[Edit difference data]
::::::::
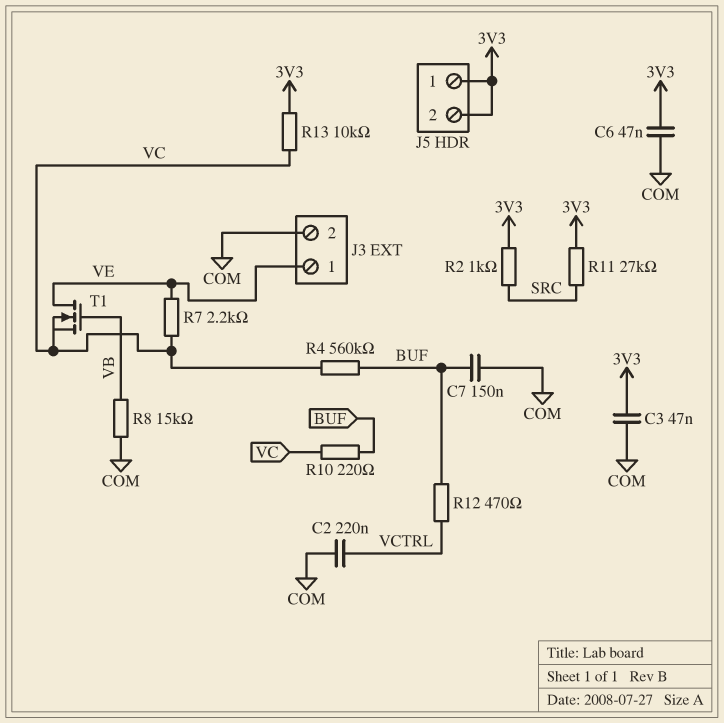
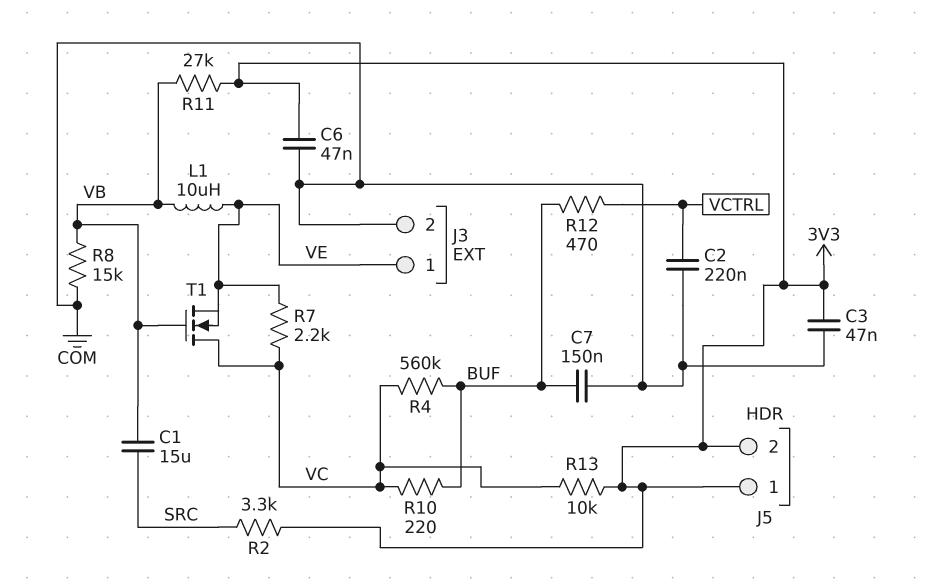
C1: none -> 15uF (SRC, VB)
L1: none -> 10uH (VB, VE)
R2: 1k (3V3, SRC) -> 3.3k (3V3, SRC)
R11: 27k (3V3, SRC) -> 27k (3V3, VB)
T1: NMOS (G VB, D VE, S VC) -> NMOS (G VB, D VC, S VE)

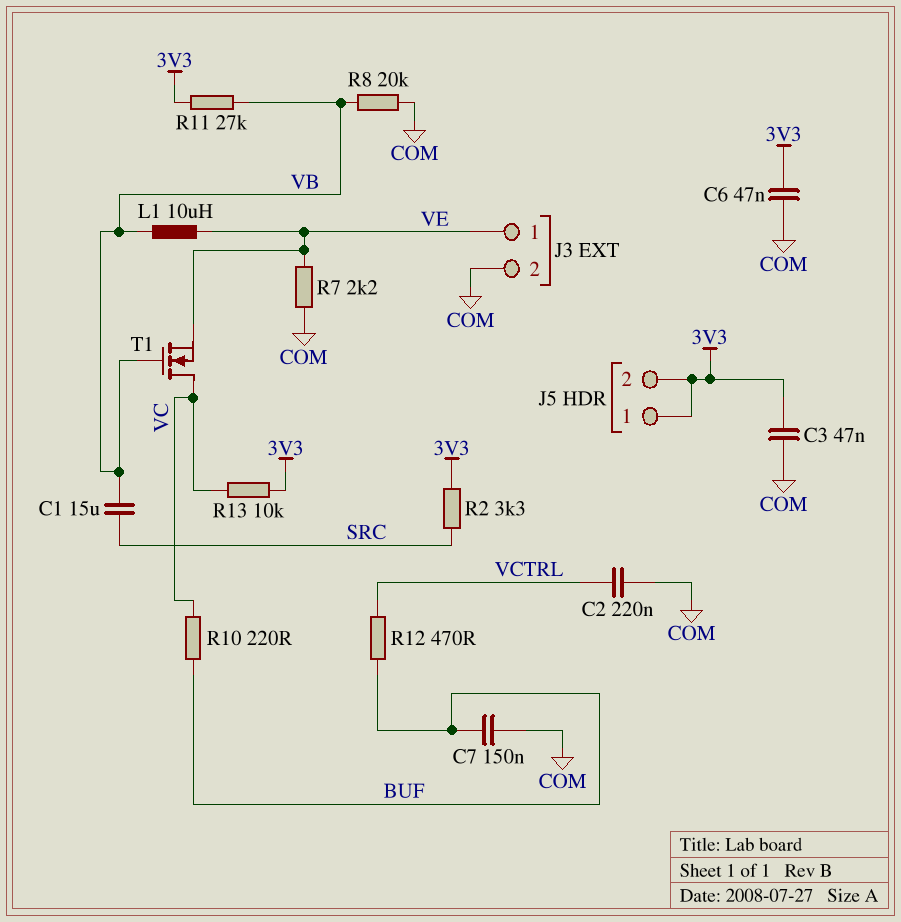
R4: 560k (BUF, VC) -> none
R7: 2.2k (VC, VE) -> 2.2k (COM, VE)
R8: 15k (COM, VB) -> 20k (COM, VB)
::::::::
Search the data for the string "none" and copy out every line where it is found.

> [SOLUTION FOR THIS TASK]:
C1: none -> 15uF (SRC, VB)
L1: none -> 10uH (VB, VE)
R4: 560k (BUF, VC) -> none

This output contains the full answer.